What the exercise asks
Pull every line that includes the word "plus" from the data.

Extracted data entries:
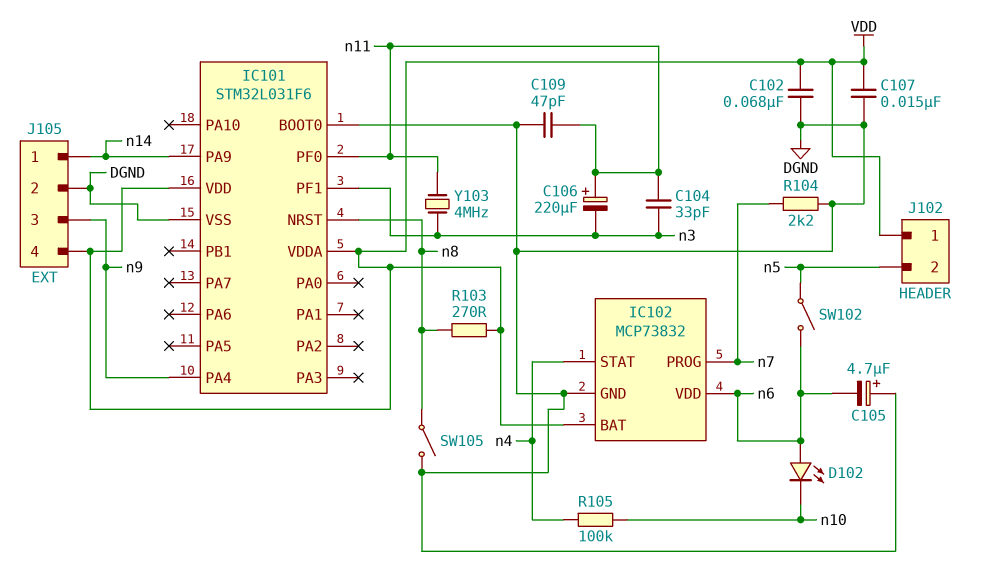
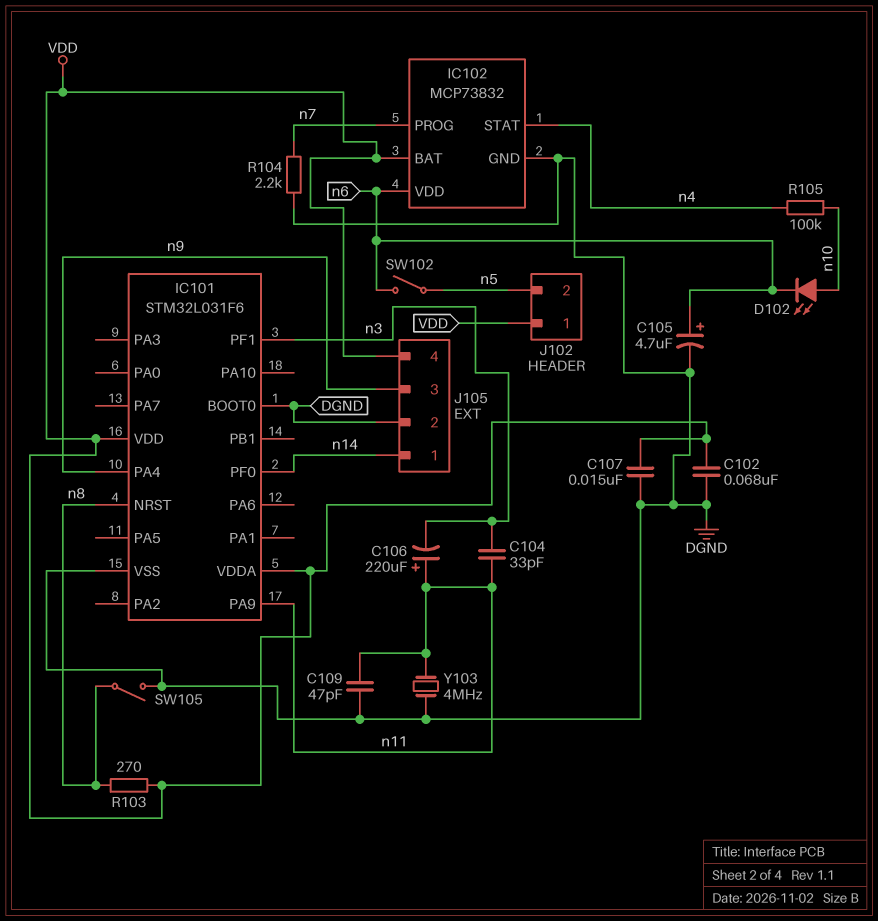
C105: 4.7uF (plus DGND, minus n6) -> 4.7uF (plus n6, minus DGND)
D102: LED (A n6, K n10) -> LED (A n10, K n6)
IC101 pin PA9: n14 -> n11
IC101 pin PF0: n11 -> n14
Y103: 4MHz (n3, n11) -> 4MHz (DGND, n11)

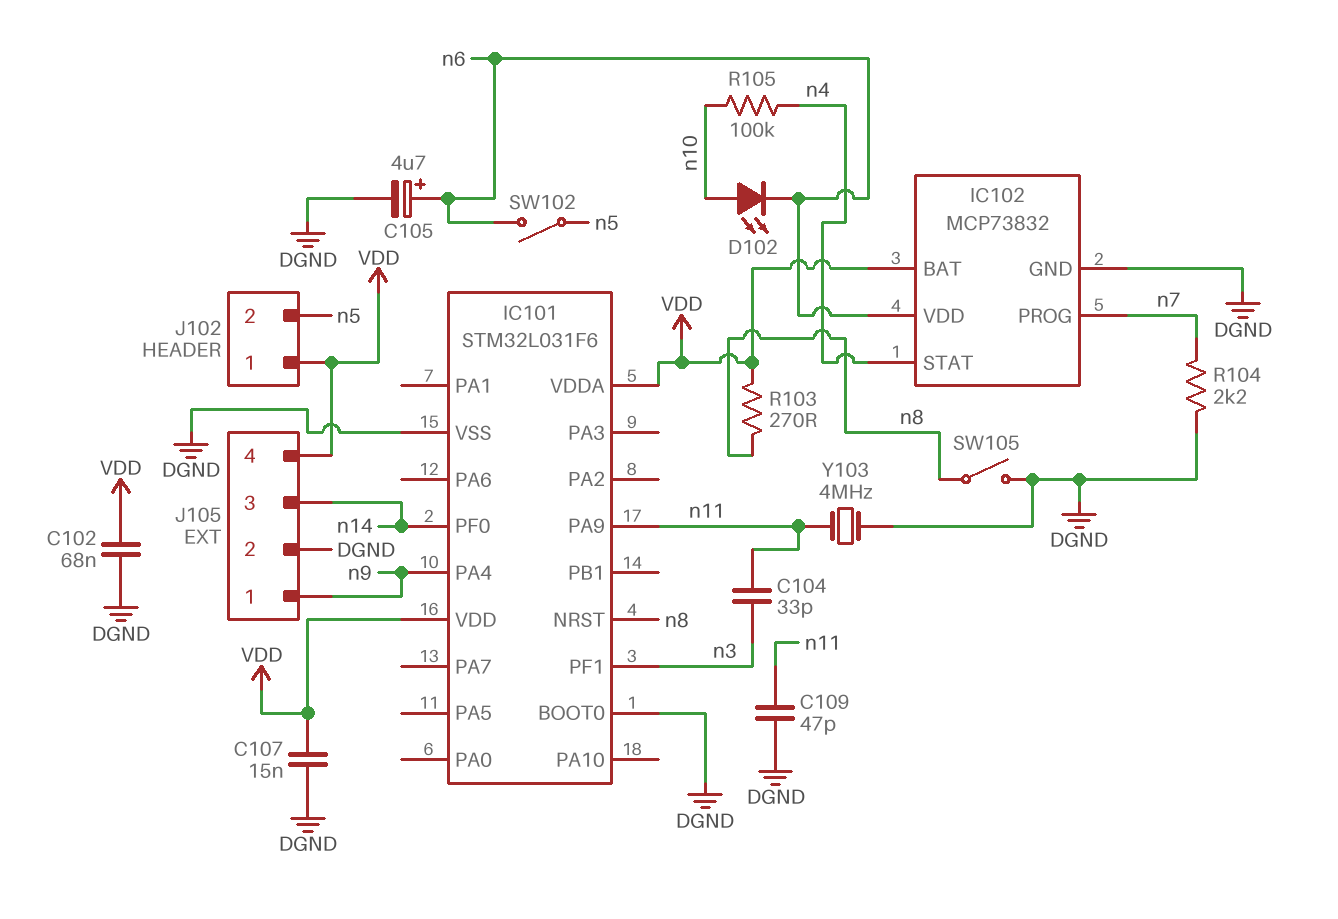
C106: 220uF (plus n11, minus n3) -> none
J105 pin 1: n14 -> n9
J105 pin 3: n9 -> n14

The answer
C105: 4.7uF (plus DGND, minus n6) -> 4.7uF (plus n6, minus DGND)
C106: 220uF (plus n11, minus n3) -> none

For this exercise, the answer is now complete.